TRY IT:
The expected output is the first line of the data below and every line after it, up to and including the line containing "D104: schottky SS14", each reproduced exactly.

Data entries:
▼

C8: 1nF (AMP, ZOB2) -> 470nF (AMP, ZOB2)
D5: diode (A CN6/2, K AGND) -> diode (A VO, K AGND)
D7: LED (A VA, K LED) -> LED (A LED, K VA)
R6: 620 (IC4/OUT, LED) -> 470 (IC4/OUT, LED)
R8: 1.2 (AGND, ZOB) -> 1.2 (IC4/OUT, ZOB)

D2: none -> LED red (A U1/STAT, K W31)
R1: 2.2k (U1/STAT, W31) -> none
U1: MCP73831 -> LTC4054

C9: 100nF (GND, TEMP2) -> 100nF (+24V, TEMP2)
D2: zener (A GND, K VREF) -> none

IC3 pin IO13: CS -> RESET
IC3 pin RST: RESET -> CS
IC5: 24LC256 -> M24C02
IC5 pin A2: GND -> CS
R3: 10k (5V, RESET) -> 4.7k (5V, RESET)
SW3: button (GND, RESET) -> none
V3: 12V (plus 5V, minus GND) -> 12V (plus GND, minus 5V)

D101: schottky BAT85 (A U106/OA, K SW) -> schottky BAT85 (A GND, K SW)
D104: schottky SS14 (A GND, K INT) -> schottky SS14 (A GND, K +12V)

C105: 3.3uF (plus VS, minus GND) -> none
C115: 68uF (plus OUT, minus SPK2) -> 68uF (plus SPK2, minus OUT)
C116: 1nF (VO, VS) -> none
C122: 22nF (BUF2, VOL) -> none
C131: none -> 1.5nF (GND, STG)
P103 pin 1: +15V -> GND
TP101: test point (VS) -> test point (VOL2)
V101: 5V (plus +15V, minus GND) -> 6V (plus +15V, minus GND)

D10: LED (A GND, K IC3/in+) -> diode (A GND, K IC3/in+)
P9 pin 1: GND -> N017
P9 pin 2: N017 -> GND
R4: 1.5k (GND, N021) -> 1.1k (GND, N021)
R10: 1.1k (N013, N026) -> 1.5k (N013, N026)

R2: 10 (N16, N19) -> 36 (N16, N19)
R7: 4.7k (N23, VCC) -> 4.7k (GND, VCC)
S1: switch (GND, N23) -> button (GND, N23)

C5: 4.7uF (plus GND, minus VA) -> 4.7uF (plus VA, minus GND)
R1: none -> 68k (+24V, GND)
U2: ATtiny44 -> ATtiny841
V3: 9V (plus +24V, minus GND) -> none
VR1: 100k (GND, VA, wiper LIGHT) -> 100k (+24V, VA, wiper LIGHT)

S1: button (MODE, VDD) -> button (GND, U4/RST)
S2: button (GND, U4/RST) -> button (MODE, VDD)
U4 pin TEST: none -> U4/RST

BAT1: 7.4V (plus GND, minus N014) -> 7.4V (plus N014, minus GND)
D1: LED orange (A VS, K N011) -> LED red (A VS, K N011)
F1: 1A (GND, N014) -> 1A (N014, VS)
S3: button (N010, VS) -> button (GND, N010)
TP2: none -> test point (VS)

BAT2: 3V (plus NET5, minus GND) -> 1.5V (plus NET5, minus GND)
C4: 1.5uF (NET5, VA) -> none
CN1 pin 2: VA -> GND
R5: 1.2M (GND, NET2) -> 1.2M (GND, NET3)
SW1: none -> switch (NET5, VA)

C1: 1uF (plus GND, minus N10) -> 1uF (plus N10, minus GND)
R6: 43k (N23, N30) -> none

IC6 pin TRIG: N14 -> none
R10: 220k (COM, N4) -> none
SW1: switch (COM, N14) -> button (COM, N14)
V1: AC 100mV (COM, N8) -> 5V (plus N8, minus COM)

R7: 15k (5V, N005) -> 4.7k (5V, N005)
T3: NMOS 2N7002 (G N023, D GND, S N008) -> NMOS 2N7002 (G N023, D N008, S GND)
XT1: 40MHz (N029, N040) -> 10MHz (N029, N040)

▲

YOUR SOLUTION:
C8: 1nF (AMP, ZOB2) -> 470nF (AMP, ZOB2)
D5: diode (A CN6/2, K AGND) -> diode (A VO, K AGND)
D7: LED (A VA, K LED) -> LED (A LED, K VA)
R6: 620 (IC4/OUT, LED) -> 470 (IC4/OUT, LED)
R8: 1.2 (AGND, ZOB) -> 1.2 (IC4/OUT, ZOB)

D2: none -> LED red (A U1/STAT, K W31)
R1: 2.2k (U1/STAT, W31) -> none
U1: MCP73831 -> LTC4054

C9: 100nF (GND, TEMP2) -> 100nF (+24V, TEMP2)
D2: zener (A GND, K VREF) -> none

IC3 pin IO13: CS -> RESET
IC3 pin RST: RESET -> CS
IC5: 24LC256 -> M24C02
IC5 pin A2: GND -> CS
R3: 10k (5V, RESET) -> 4.7k (5V, RESET)
SW3: button (GND, RESET) -> none
V3: 12V (plus 5V, minus GND) -> 12V (plus GND, minus 5V)

D101: schottky BAT85 (A U106/OA, K SW) -> schottky BAT85 (A GND, K SW)
D104: schottky SS14 (A GND, K INT) -> schottky SS14 (A GND, K +12V)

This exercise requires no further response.